▶ **Work to complete**: Please copy out the entries below exactly, beginning with the line that contains "green square at" and ending with the line that contains "orange semicircle at", and include nothing outside that span.

[Colored geometric primitive data]
------

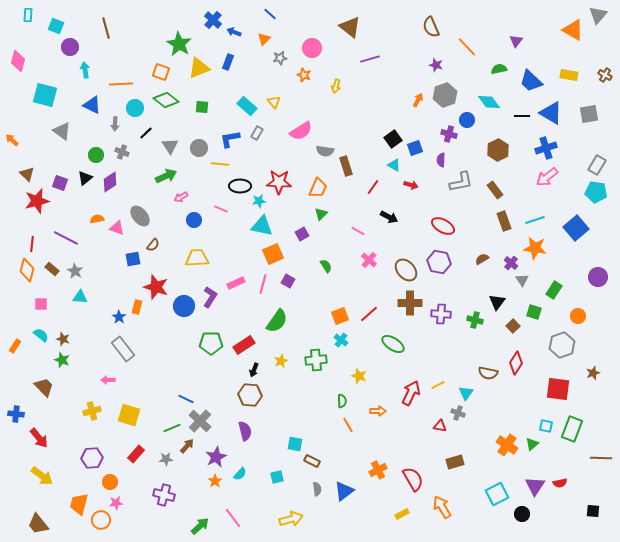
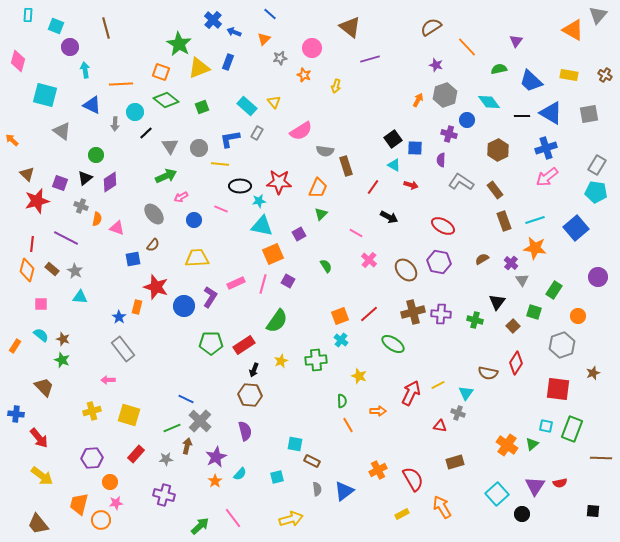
brown semicircle at (431, 27): rotated 80 degrees clockwise
green square at (202, 107): rotated 24 degrees counterclockwise
cyan circle at (135, 108): moved 4 px down
blue square at (415, 148): rotated 21 degrees clockwise
gray cross at (122, 152): moved 41 px left, 54 px down
gray L-shape at (461, 182): rotated 135 degrees counterclockwise
gray ellipse at (140, 216): moved 14 px right, 2 px up
orange semicircle at (97, 219): rotated 112 degrees clockwise
pink line at (358, 231): moved 2 px left, 2 px down
purple square at (302, 234): moved 3 px left
brown cross at (410, 303): moved 3 px right, 9 px down; rotated 15 degrees counterclockwise
brown arrow at (187, 446): rotated 28 degrees counterclockwise
cyan square at (497, 494): rotated 15 degrees counterclockwise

------

▶ **Written solution**:
green square at (202, 107): rotated 24 degrees counterclockwise
cyan circle at (135, 108): moved 4 px down
blue square at (415, 148): rotated 21 degrees clockwise
gray cross at (122, 152): moved 41 px left, 54 px down
gray L-shape at (461, 182): rotated 135 degrees counterclockwise
gray ellipse at (140, 216): moved 14 px right, 2 px up
orange semicircle at (97, 219): rotated 112 degrees clockwise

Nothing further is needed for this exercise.